Could you restate word for word every line from the one containing "D3: diode BAV21" to the end of the records, and nothing else?

> [Recorded information]:
____

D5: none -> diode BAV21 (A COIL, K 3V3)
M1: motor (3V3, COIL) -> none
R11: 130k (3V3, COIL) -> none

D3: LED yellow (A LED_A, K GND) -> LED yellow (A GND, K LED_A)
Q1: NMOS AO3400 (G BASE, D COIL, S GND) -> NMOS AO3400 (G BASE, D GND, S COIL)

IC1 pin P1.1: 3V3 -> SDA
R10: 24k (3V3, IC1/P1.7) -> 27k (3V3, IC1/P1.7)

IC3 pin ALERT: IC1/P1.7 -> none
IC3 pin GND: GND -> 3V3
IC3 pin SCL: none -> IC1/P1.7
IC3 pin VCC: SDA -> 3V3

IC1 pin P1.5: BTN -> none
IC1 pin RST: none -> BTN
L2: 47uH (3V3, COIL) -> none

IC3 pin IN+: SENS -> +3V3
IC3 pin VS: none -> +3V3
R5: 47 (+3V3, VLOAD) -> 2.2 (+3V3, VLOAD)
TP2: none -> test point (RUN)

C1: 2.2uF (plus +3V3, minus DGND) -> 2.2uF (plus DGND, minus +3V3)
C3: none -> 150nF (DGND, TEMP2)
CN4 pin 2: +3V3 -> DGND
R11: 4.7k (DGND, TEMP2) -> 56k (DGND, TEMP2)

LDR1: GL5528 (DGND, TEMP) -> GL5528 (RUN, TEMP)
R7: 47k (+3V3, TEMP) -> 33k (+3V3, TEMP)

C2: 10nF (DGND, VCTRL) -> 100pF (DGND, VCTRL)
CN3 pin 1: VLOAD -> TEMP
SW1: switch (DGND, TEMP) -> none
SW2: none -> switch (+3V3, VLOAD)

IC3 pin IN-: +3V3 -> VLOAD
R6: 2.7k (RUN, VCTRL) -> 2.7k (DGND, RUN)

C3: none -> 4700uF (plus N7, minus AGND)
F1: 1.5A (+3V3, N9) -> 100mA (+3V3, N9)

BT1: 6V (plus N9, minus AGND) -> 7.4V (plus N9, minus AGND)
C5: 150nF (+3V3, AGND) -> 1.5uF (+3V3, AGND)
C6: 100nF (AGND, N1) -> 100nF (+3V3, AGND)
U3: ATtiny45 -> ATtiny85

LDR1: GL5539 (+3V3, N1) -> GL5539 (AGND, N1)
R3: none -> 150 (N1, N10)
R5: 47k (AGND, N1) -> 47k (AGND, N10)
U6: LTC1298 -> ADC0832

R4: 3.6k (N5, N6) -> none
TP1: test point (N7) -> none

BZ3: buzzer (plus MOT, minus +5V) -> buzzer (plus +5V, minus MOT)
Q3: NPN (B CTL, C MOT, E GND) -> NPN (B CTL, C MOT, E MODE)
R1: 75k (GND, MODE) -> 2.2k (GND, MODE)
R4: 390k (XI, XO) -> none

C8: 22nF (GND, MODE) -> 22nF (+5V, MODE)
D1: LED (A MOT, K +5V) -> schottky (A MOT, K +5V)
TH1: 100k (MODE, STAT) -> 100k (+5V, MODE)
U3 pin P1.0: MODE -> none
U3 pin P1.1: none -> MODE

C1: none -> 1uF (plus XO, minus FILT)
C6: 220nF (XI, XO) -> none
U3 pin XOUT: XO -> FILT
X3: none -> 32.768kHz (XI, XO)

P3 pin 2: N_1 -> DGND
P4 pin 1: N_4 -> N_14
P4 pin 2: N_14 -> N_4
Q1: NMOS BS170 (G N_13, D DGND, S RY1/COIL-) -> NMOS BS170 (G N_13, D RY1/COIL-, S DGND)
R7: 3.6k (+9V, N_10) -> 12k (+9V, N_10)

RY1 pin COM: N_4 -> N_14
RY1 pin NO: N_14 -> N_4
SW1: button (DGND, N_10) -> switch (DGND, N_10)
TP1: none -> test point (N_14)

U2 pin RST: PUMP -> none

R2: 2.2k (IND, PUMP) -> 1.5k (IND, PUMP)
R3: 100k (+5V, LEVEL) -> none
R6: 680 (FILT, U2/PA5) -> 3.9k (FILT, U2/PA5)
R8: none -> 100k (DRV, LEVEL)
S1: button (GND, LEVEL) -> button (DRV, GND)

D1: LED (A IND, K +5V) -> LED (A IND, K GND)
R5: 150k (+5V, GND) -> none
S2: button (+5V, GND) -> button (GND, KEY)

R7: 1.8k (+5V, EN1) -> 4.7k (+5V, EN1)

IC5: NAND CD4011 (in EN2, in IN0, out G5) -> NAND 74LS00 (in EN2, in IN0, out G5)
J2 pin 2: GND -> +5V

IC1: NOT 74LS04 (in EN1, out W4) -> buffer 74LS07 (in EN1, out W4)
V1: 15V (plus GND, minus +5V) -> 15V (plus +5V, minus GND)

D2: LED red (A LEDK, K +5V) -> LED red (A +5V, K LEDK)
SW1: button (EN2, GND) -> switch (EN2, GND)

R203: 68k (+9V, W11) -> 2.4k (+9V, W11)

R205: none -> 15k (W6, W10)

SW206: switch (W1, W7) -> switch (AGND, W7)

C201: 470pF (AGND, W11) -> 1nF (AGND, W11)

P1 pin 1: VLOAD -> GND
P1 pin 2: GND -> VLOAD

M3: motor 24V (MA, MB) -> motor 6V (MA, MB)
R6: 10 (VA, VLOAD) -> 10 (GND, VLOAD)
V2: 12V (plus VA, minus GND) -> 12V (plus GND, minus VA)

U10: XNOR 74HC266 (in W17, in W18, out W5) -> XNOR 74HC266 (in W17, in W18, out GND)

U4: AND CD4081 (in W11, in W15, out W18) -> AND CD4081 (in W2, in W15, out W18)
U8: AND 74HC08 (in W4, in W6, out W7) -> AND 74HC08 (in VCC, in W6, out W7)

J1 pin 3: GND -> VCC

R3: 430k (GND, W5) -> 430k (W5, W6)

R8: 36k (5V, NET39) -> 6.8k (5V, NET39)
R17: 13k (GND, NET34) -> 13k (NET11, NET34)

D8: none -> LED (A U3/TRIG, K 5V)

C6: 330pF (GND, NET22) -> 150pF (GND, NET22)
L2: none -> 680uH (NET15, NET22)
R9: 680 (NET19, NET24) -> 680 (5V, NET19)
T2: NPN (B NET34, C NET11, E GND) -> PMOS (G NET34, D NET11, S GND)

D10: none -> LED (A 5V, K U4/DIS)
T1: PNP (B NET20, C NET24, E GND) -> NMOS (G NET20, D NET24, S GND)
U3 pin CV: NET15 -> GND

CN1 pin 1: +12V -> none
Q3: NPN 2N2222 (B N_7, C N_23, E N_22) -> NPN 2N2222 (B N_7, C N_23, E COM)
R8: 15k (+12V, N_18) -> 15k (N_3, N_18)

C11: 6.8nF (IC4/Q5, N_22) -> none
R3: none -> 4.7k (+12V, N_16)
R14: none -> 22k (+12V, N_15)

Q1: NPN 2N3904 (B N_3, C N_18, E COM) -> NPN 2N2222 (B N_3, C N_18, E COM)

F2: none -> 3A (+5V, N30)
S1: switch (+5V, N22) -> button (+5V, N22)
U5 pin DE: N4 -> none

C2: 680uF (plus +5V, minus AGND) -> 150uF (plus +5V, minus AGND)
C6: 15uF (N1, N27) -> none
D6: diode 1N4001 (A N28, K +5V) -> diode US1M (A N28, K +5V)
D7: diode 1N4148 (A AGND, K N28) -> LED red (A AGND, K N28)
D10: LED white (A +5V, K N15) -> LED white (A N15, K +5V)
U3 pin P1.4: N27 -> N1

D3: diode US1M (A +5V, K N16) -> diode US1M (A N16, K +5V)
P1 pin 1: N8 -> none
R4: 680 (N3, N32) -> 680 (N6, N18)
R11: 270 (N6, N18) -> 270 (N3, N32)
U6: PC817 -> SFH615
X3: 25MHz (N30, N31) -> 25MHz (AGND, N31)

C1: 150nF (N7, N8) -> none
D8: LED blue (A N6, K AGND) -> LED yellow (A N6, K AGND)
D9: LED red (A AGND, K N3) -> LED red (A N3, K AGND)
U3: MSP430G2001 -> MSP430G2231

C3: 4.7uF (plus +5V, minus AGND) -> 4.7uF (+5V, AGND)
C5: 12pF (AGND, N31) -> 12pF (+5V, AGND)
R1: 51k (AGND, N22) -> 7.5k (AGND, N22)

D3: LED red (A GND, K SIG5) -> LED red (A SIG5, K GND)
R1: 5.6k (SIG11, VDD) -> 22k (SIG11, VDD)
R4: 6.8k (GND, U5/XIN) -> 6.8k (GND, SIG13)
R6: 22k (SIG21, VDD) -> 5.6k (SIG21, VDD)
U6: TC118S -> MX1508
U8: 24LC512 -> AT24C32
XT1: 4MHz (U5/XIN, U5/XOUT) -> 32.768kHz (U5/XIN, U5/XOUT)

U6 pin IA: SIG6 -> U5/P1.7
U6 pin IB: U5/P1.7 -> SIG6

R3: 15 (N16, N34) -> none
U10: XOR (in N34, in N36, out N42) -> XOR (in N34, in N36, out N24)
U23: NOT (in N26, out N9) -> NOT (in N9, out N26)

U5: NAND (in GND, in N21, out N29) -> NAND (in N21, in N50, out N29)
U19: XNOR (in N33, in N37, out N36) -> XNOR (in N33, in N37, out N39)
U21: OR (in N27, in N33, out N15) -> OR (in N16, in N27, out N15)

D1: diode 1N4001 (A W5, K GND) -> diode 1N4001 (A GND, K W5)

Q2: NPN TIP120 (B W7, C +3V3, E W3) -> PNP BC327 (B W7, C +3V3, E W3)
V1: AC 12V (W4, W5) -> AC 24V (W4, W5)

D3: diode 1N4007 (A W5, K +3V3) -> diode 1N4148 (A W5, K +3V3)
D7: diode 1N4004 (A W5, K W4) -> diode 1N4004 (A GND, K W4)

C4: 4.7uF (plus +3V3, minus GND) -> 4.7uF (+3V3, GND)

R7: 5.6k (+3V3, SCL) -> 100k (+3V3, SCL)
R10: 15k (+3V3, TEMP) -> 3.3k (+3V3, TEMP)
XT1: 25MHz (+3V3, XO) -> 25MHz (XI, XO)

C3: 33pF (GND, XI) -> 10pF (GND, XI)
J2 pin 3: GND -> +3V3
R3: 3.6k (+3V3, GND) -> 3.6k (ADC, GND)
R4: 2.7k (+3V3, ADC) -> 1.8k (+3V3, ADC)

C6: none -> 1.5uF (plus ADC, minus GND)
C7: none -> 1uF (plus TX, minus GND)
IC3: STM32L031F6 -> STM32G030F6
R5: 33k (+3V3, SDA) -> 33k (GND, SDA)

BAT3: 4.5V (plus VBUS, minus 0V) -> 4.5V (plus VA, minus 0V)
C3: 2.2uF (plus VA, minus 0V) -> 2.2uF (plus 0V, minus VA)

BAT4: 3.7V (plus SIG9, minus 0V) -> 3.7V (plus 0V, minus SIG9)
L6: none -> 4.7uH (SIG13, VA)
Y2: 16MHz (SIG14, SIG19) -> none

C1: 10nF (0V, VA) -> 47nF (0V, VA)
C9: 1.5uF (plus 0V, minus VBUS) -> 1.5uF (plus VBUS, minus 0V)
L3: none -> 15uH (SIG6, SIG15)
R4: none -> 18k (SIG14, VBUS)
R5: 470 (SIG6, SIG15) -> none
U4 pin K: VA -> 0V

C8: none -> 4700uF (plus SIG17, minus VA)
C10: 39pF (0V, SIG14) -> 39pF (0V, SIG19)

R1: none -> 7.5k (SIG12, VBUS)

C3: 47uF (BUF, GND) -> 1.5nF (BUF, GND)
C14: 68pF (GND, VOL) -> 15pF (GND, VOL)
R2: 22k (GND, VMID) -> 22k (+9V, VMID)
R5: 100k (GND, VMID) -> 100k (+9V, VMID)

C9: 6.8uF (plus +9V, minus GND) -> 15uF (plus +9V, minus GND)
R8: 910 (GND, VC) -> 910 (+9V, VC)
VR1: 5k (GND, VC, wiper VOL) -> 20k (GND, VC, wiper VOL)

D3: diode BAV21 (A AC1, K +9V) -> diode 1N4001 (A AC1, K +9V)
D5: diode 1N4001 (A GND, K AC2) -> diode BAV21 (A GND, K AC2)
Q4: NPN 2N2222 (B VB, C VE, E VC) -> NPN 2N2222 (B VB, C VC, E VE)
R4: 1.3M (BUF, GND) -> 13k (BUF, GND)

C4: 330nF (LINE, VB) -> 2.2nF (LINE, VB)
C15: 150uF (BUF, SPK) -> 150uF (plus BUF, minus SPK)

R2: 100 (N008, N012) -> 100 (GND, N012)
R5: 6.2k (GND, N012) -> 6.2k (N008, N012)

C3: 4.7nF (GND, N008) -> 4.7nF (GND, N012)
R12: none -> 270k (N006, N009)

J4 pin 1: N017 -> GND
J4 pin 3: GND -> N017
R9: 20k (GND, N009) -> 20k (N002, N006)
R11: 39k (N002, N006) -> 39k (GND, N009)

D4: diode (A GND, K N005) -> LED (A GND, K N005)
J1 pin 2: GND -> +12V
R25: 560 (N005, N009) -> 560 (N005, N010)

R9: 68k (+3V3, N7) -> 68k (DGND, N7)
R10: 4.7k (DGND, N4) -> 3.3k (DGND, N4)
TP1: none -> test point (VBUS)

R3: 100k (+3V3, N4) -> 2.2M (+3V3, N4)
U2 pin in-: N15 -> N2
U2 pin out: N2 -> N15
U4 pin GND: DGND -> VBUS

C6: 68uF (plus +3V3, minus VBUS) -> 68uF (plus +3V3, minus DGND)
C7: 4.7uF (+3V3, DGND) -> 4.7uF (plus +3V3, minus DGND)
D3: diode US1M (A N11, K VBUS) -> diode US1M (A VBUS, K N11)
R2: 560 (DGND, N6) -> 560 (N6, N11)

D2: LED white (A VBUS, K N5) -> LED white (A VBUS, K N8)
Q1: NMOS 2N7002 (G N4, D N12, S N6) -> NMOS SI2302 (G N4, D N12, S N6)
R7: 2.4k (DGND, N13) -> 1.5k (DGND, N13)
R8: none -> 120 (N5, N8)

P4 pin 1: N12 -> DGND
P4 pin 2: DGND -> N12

____

> [Response area]:
D3: diode BAV21 (A AC1, K +9V) -> diode 1N4001 (A AC1, K +9V)
D5: diode 1N4001 (A GND, K AC2) -> diode BAV21 (A GND, K AC2)
Q4: NPN 2N2222 (B VB, C VE, E VC) -> NPN 2N2222 (B VB, C VC, E VE)
R4: 1.3M (BUF, GND) -> 13k (BUF, GND)

C4: 330nF (LINE, VB) -> 2.2nF (LINE, VB)
C15: 150uF (BUF, SPK) -> 150uF (plus BUF, minus SPK)

R2: 100 (N008, N012) -> 100 (GND, N012)
R5: 6.2k (GND, N012) -> 6.2k (N008, N012)

C3: 4.7nF (GND, N008) -> 4.7nF (GND, N012)
R12: none -> 270k (N006, N009)

J4 pin 1: N017 -> GND
J4 pin 3: GND -> N017
R9: 20k (GND, N009) -> 20k (N002, N006)
R11: 39k (N002, N006) -> 39k (GND, N009)

D4: diode (A GND, K N005) -> LED (A GND, K N005)
J1 pin 2: GND -> +12V
R25: 560 (N005, N009) -> 560 (N005, N010)

R9: 68k (+3V3, N7) -> 68k (DGND, N7)
R10: 4.7k (DGND, N4) -> 3.3k (DGND, N4)
TP1: none -> test point (VBUS)

R3: 100k (+3V3, N4) -> 2.2M (+3V3, N4)
U2 pin in-: N15 -> N2
U2 pin out: N2 -> N15
U4 pin GND: DGND -> VBUS

C6: 68uF (plus +3V3, minus VBUS) -> 68uF (plus +3V3, minus DGND)
C7: 4.7uF (+3V3, DGND) -> 4.7uF (plus +3V3, minus DGND)
D3: diode US1M (A N11, K VBUS) -> diode US1M (A VBUS, K N11)
R2: 560 (DGND, N6) -> 560 (N6, N11)

D2: LED white (A VBUS, K N5) -> LED white (A VBUS, K N8)
Q1: NMOS 2N7002 (G N4, D N12, S N6) -> NMOS SI2302 (G N4, D N12, S N6)
R7: 2.4k (DGND, N13) -> 1.5k (DGND, N13)
R8: none -> 120 (N5, N8)

P4 pin 1: N12 -> DGND
P4 pin 2: DGND -> N12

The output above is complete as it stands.